What the task asks:
Please restate every line below exactly, without any pictures.

==== Collected material ====

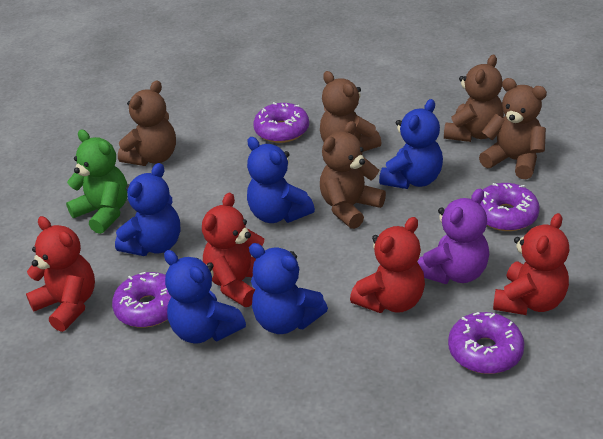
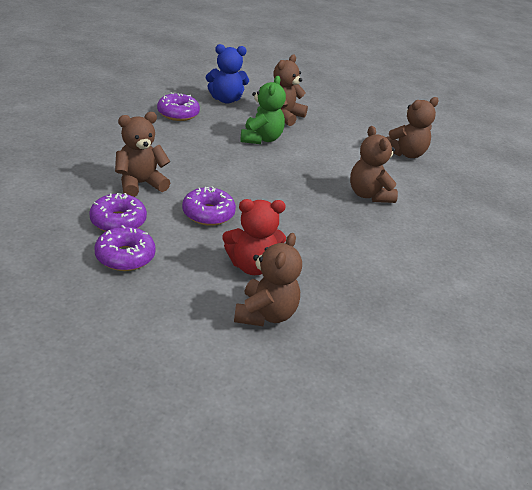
blue teddy bear: 5 -> 1
purple teddy bear: 1 -> 0
red teddy bear: 4 -> 1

====

Response box:
blue teddy bear: 5 -> 1
purple teddy bear: 1 -> 0
red teddy bear: 4 -> 1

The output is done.